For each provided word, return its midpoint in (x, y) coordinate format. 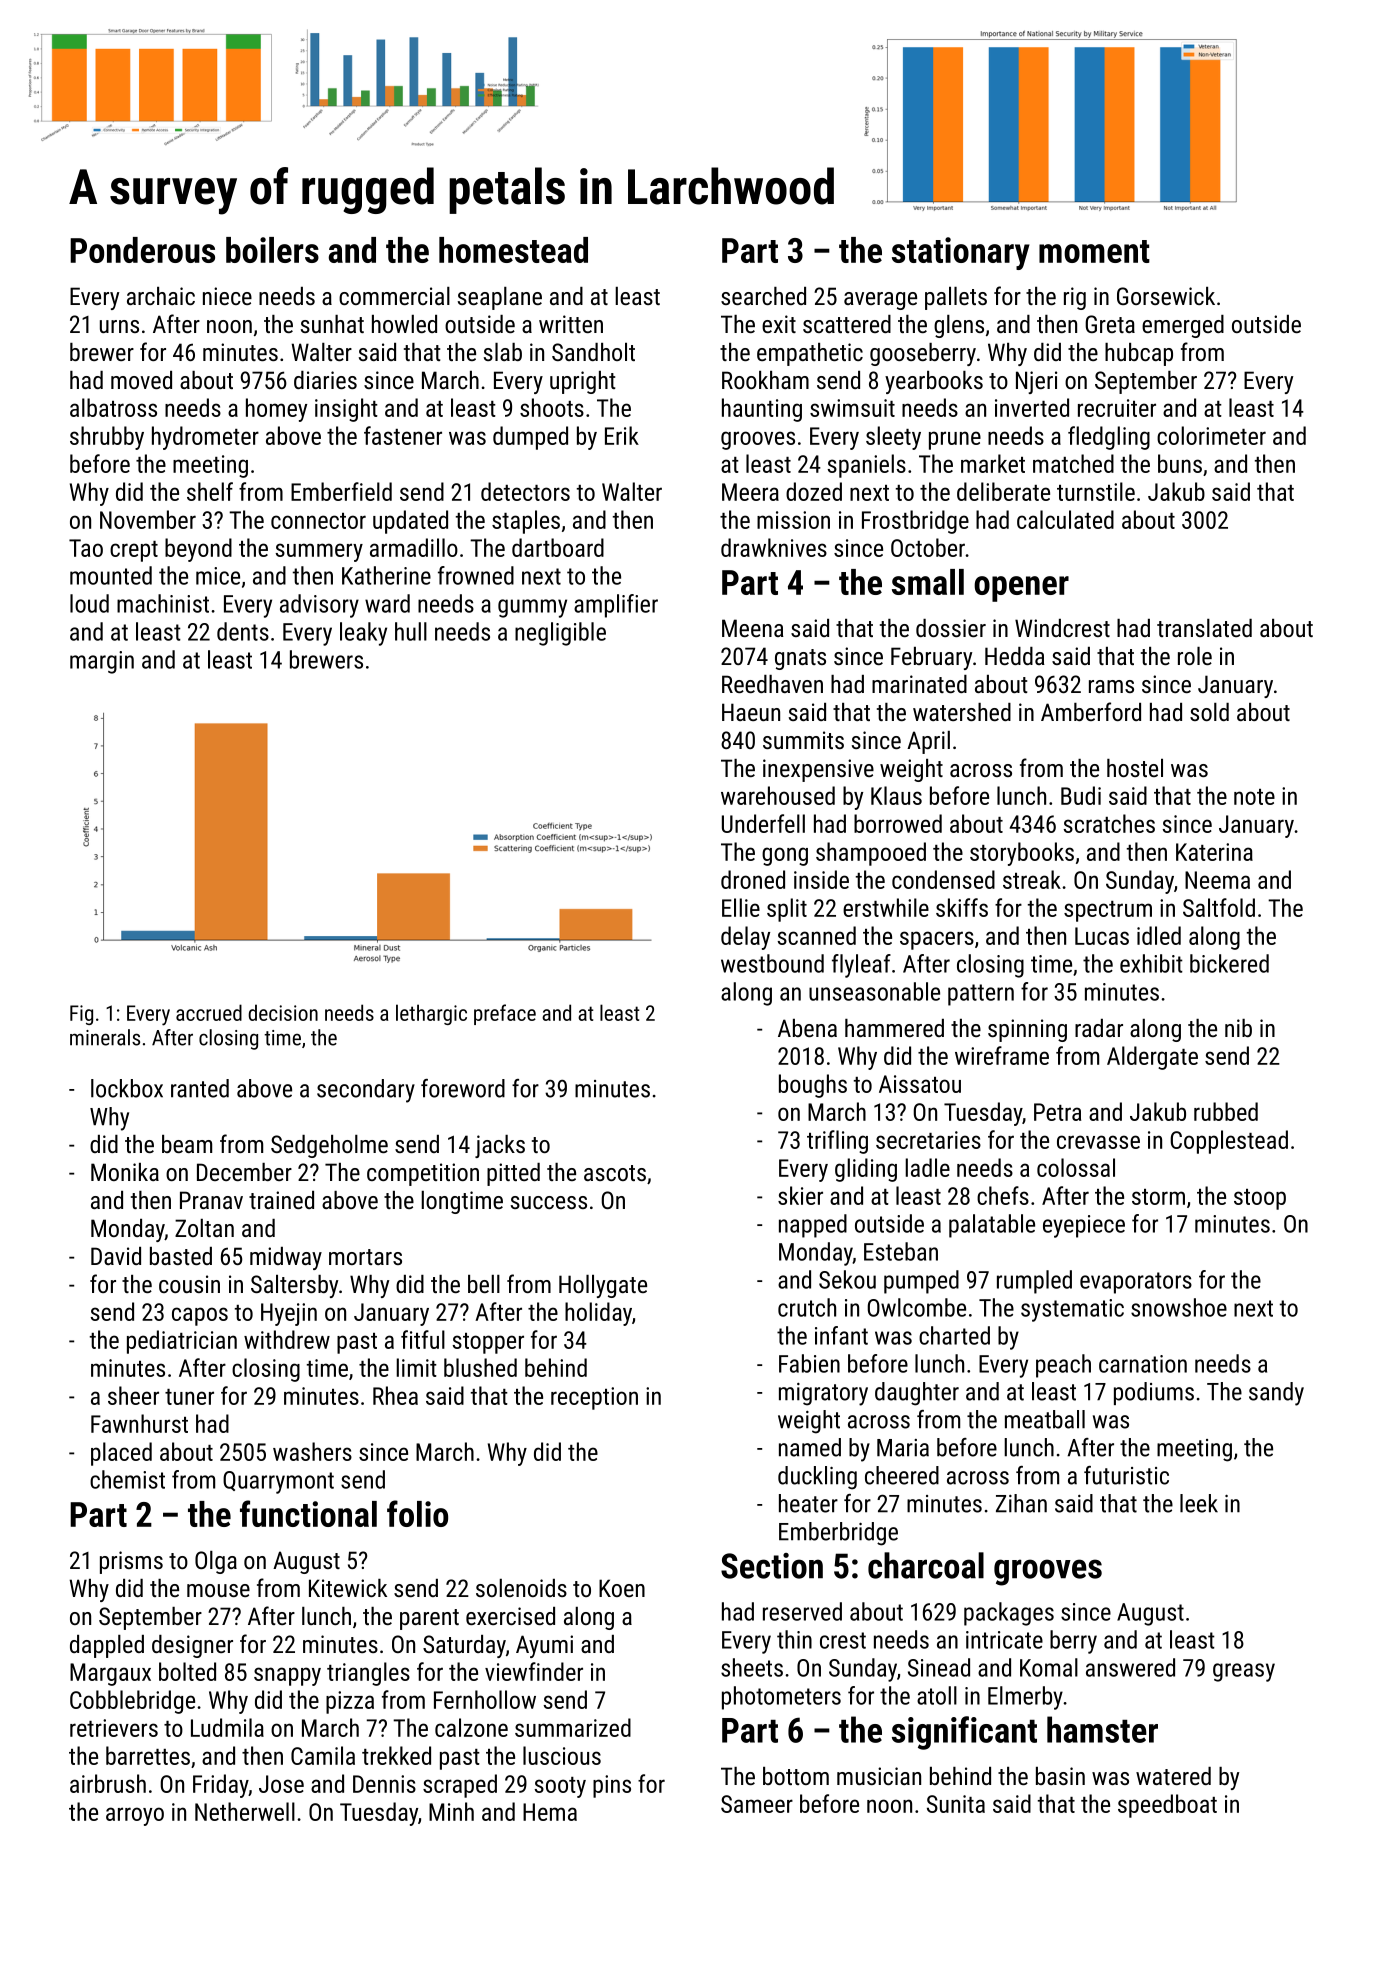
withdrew (287, 1339)
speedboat (1167, 1806)
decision (283, 1012)
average (880, 301)
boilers (272, 250)
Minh (451, 1811)
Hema (550, 1812)
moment (1094, 251)
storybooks (1022, 854)
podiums (1154, 1393)
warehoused (778, 795)
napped (813, 1226)
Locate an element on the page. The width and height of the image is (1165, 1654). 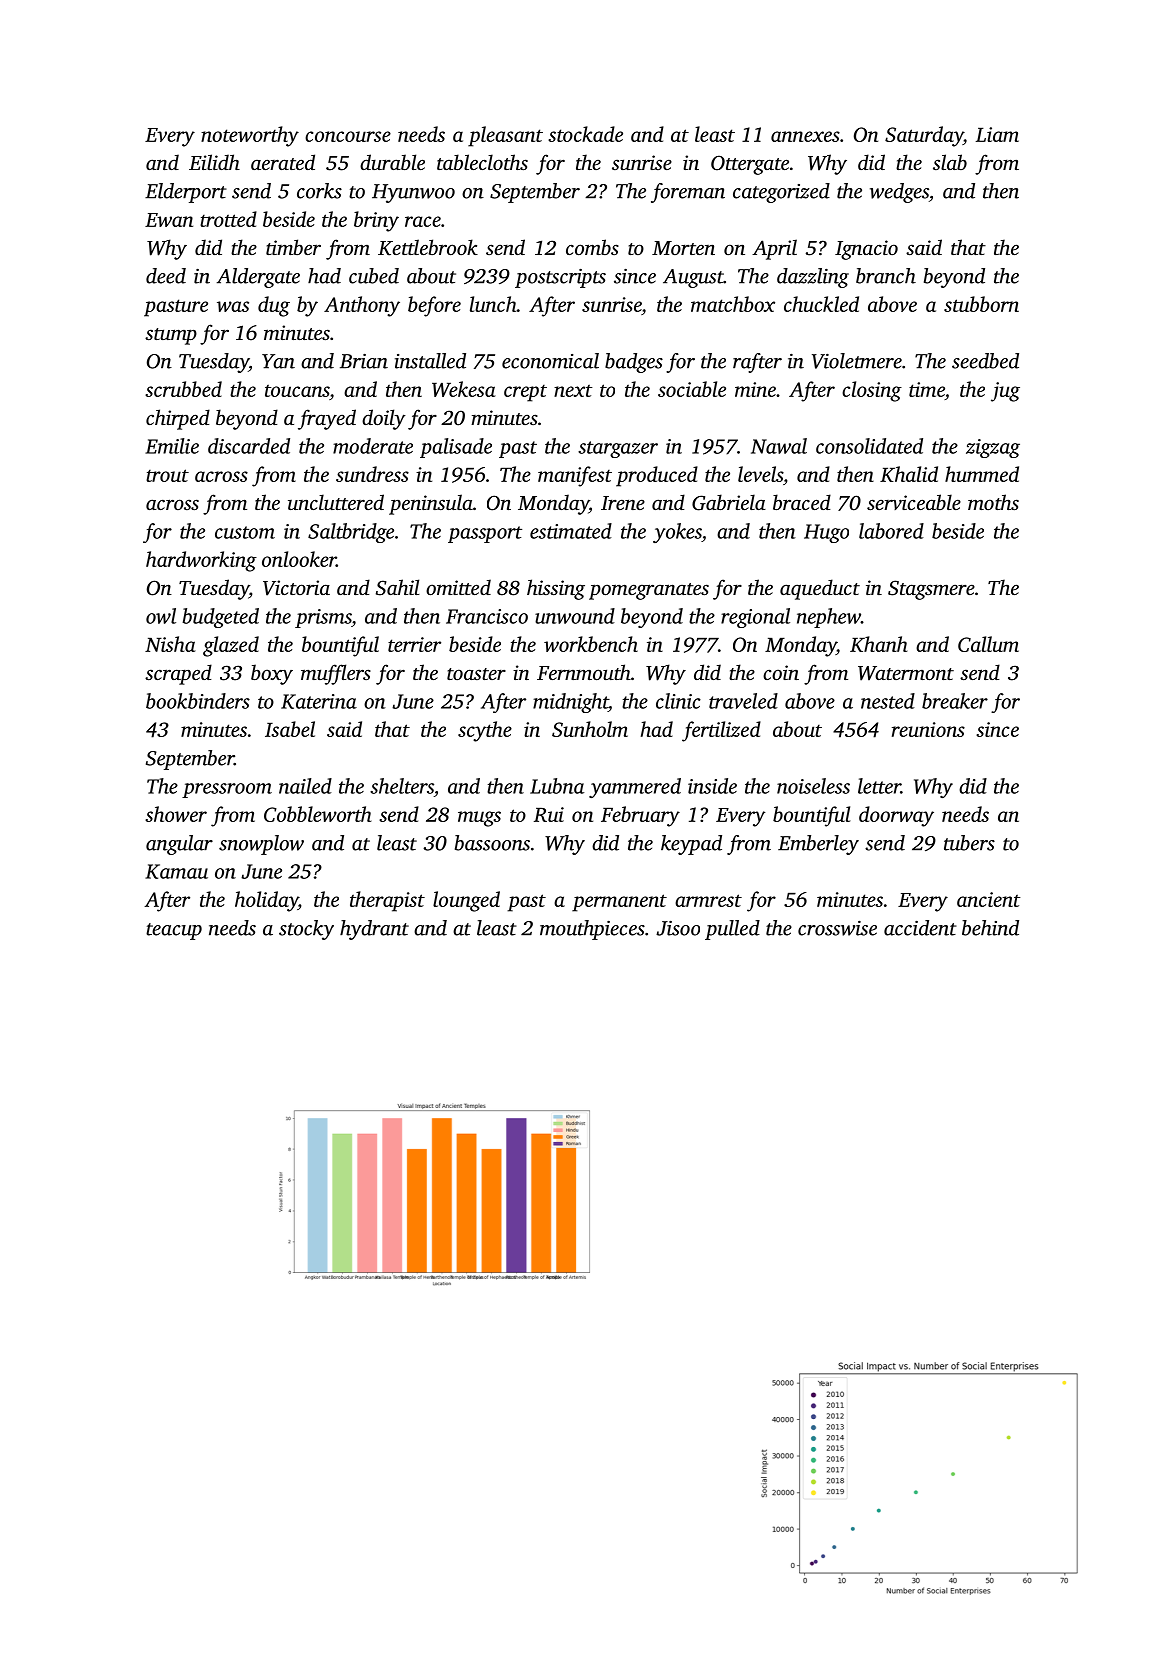
hydrant is located at coordinates (374, 930).
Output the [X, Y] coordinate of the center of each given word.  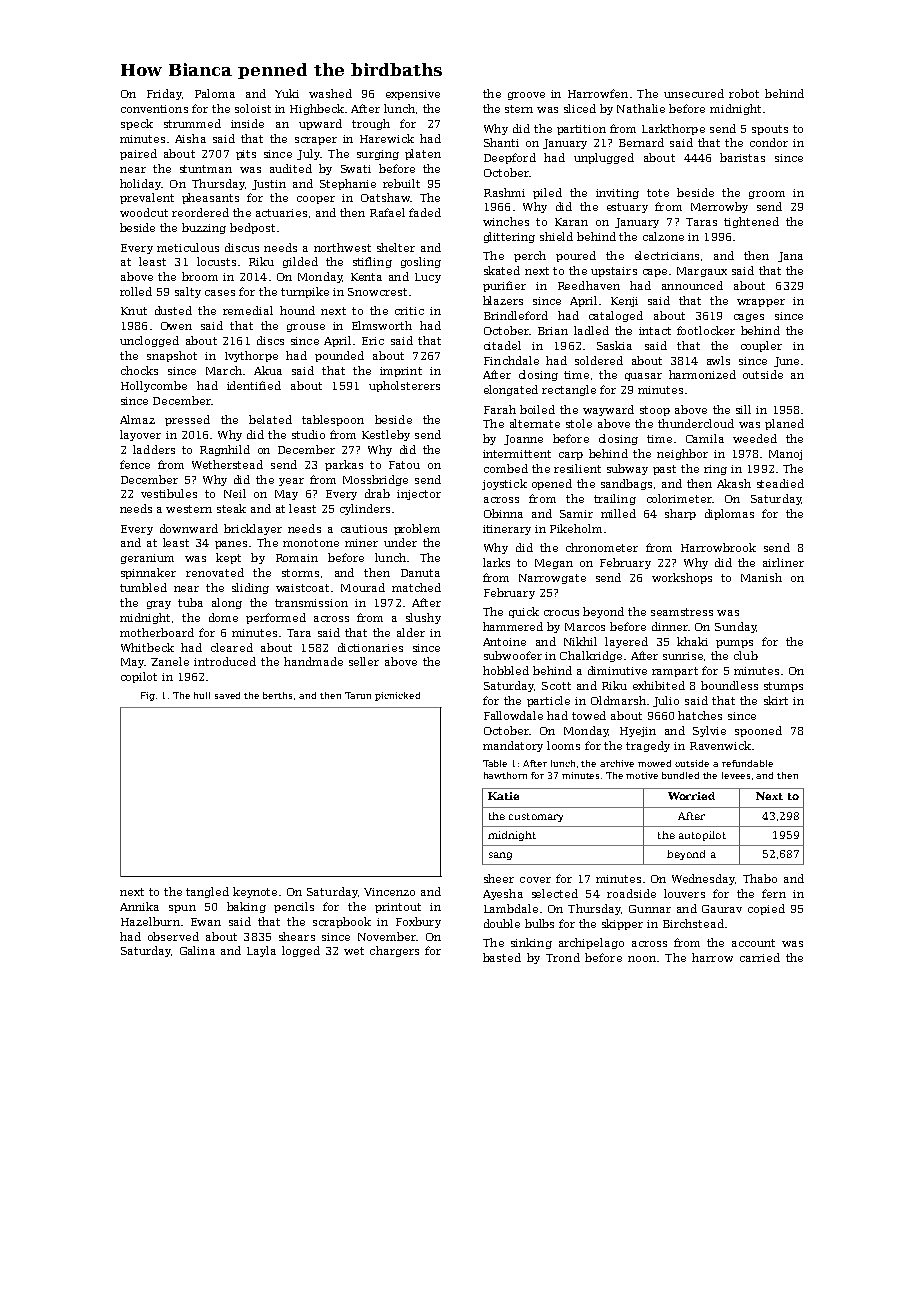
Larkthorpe [673, 129]
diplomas [729, 514]
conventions [154, 109]
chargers [394, 951]
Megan [554, 564]
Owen [176, 326]
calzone [663, 236]
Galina [197, 950]
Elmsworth [382, 325]
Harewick [387, 138]
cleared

# # #

TASK PROMPT: Copy all of the data above again word for word, leaving out the pictures.

SOLUTION TO THIS PROBLEM:
For each provided word, return its midpoint in (x, y) coordinate format. 
withdrew (287, 1339)
speedboat (1167, 1806)
decision (283, 1012)
average (880, 301)
boilers (272, 250)
Minh (451, 1811)
Hema (550, 1812)
moment (1094, 251)
storybooks (1022, 854)
podiums (1154, 1393)
warehoused (778, 795)
napped (813, 1226)
Locate an element on the page. The width and height of the image is (1165, 1654). 
hydrant is located at coordinates (374, 930).
Output the [X, Y] coordinate of the center of each given word.  
Larkthorpe [673, 129]
diplomas [729, 514]
conventions [154, 109]
chargers [394, 951]
Megan [554, 564]
Owen [176, 326]
calzone [663, 236]
Galina [197, 950]
Elmsworth [382, 325]
Harewick [387, 138]
cleared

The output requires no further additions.